Every line from the line containing "(163, 364) = (787, 170): none -> green ruler" through the final line of the data is to be printed exactly; no other line is to appear.

Input data
══════════

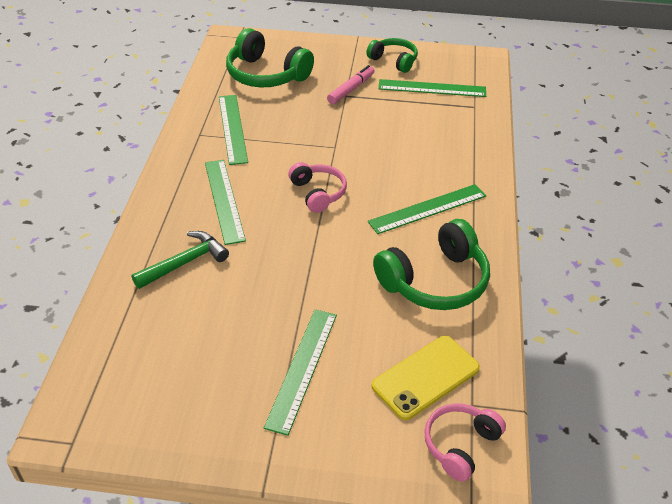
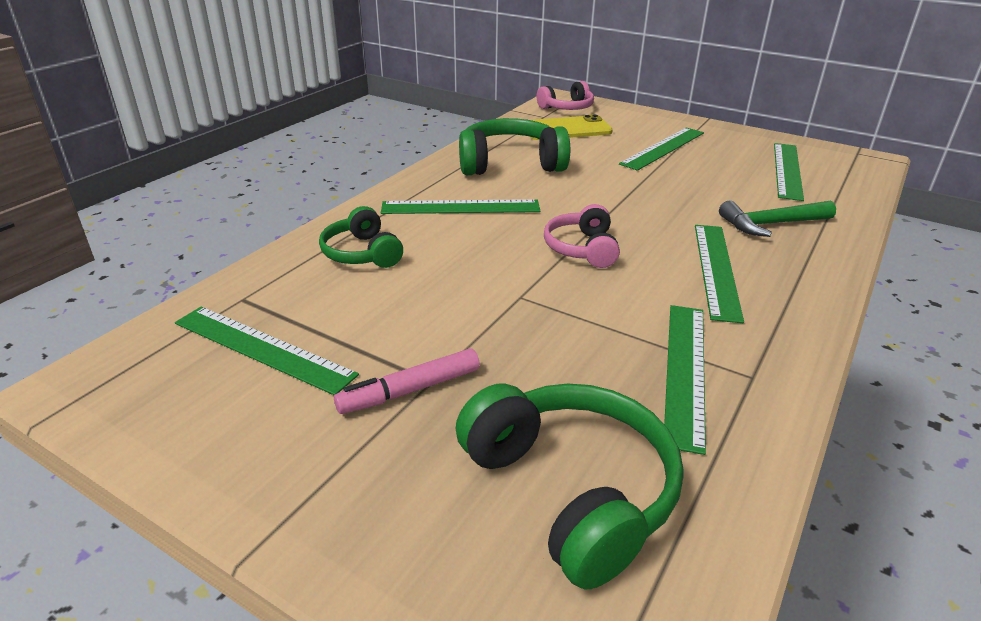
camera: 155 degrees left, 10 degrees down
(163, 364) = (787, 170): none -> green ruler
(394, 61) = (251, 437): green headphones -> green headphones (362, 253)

══════════

Exercise result
(163, 364) = (787, 170): none -> green ruler
(394, 61) = (251, 437): green headphones -> green headphones (362, 253)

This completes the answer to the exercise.